BEGIN

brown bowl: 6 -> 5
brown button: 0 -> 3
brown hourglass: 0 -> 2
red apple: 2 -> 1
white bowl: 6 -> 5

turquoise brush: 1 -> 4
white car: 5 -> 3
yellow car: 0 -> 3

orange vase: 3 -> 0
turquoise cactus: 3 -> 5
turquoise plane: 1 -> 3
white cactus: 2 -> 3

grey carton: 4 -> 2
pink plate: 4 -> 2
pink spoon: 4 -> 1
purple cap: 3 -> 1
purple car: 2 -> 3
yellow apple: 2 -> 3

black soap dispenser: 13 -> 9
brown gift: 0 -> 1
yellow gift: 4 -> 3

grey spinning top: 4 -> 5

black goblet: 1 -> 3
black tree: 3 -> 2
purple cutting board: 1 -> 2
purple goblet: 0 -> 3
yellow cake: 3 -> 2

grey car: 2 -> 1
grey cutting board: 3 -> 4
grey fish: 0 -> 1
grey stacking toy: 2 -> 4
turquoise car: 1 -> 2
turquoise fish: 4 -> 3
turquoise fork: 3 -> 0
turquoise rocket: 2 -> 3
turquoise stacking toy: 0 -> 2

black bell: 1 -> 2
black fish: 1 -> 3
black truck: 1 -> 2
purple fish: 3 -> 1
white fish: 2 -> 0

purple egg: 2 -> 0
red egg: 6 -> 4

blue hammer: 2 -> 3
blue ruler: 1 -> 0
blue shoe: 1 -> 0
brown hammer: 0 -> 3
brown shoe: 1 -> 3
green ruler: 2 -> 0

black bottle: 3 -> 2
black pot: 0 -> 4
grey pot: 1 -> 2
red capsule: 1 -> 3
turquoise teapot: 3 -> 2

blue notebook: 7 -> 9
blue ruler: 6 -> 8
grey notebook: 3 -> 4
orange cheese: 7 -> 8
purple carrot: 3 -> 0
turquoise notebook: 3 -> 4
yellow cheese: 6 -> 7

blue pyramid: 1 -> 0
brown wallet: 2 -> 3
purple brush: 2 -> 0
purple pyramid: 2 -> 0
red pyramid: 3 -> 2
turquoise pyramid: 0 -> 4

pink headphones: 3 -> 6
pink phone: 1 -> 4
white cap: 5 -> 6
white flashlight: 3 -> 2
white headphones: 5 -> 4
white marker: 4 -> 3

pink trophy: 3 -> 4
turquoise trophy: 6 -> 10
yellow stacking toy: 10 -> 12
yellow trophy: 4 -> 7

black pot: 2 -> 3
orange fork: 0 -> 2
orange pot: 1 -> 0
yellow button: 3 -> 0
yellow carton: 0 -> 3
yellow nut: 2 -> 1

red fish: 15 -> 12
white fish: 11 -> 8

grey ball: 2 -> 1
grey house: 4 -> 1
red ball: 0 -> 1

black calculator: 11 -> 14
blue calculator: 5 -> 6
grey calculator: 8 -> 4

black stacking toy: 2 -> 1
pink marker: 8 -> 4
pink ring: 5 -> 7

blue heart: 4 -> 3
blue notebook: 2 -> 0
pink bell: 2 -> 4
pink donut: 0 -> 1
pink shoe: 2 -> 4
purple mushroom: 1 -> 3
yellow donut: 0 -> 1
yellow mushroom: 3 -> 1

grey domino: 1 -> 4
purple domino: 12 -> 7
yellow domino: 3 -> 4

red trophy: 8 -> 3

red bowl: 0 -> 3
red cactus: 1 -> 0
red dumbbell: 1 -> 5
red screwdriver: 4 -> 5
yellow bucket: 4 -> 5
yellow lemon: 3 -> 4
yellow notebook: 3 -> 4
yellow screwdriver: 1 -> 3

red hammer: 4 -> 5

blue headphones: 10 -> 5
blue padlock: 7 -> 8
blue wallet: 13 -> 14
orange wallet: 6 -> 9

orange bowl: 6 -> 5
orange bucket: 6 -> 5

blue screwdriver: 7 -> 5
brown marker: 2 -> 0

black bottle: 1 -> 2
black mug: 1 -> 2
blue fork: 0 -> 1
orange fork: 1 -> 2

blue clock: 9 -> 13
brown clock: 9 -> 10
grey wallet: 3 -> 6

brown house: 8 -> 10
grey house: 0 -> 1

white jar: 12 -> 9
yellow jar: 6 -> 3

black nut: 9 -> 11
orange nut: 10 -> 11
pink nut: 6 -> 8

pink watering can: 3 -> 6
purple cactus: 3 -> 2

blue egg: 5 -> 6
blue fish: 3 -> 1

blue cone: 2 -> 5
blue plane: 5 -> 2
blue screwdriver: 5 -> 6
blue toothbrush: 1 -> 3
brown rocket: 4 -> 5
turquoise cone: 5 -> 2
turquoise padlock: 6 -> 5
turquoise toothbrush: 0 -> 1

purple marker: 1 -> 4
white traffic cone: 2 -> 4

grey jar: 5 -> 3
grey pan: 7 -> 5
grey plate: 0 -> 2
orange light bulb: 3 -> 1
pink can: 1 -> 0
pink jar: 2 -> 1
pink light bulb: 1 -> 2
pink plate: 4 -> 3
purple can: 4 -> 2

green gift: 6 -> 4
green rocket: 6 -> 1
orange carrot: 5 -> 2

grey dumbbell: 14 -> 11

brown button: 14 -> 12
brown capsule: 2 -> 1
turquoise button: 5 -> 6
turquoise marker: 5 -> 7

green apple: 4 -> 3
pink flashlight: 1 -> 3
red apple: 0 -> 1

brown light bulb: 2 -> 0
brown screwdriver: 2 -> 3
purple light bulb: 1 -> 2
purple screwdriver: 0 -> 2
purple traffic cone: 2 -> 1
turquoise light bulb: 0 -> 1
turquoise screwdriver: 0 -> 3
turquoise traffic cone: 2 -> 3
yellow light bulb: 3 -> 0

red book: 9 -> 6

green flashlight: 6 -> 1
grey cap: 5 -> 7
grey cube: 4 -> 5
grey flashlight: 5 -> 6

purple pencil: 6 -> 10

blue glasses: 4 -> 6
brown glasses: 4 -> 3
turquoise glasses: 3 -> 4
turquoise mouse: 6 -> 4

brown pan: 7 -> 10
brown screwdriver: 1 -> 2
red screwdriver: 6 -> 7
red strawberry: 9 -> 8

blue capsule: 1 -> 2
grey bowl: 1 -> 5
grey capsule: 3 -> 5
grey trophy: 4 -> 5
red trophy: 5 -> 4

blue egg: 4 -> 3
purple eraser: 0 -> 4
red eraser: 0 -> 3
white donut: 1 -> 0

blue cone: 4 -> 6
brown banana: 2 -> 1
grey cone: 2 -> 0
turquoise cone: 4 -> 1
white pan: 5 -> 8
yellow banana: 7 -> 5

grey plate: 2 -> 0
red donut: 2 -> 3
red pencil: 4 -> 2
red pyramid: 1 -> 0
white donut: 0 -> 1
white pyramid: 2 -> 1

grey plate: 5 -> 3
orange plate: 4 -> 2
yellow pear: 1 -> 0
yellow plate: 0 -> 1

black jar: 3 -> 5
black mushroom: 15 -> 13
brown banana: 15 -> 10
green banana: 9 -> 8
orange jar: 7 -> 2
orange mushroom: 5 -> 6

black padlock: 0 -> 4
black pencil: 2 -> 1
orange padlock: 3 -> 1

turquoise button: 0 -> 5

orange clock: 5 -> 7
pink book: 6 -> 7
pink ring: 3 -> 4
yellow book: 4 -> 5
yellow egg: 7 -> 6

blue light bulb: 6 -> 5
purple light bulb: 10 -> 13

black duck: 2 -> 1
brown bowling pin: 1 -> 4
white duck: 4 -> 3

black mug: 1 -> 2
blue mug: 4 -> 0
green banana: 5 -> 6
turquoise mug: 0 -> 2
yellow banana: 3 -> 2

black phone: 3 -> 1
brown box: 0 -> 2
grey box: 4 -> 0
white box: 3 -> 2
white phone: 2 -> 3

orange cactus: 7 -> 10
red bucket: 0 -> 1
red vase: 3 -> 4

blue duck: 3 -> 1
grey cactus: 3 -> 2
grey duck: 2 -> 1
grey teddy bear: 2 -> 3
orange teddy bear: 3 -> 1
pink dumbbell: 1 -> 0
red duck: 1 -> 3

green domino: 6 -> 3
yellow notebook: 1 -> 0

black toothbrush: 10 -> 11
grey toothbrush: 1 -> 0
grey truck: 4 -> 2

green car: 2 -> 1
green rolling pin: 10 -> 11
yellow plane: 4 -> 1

END

- _What the exercise asks_: Look back at the entries above and repeat, unchanged, every line from the line holding "red book: 9 -> 6" through the line holding "orange mushroom: 5 -> 6".

- _Task result_:
red book: 9 -> 6

green flashlight: 6 -> 1
grey cap: 5 -> 7
grey cube: 4 -> 5
grey flashlight: 5 -> 6

purple pencil: 6 -> 10

blue glasses: 4 -> 6
brown glasses: 4 -> 3
turquoise glasses: 3 -> 4
turquoise mouse: 6 -> 4

brown pan: 7 -> 10
brown screwdriver: 1 -> 2
red screwdriver: 6 -> 7
red strawberry: 9 -> 8

blue capsule: 1 -> 2
grey bowl: 1 -> 5
grey capsule: 3 -> 5
grey trophy: 4 -> 5
red trophy: 5 -> 4

blue egg: 4 -> 3
purple eraser: 0 -> 4
red eraser: 0 -> 3
white donut: 1 -> 0

blue cone: 4 -> 6
brown banana: 2 -> 1
grey cone: 2 -> 0
turquoise cone: 4 -> 1
white pan: 5 -> 8
yellow banana: 7 -> 5

grey plate: 2 -> 0
red donut: 2 -> 3
red pencil: 4 -> 2
red pyramid: 1 -> 0
white donut: 0 -> 1
white pyramid: 2 -> 1

grey plate: 5 -> 3
orange plate: 4 -> 2
yellow pear: 1 -> 0
yellow plate: 0 -> 1

black jar: 3 -> 5
black mushroom: 15 -> 13
brown banana: 15 -> 10
green banana: 9 -> 8
orange jar: 7 -> 2
orange mushroom: 5 -> 6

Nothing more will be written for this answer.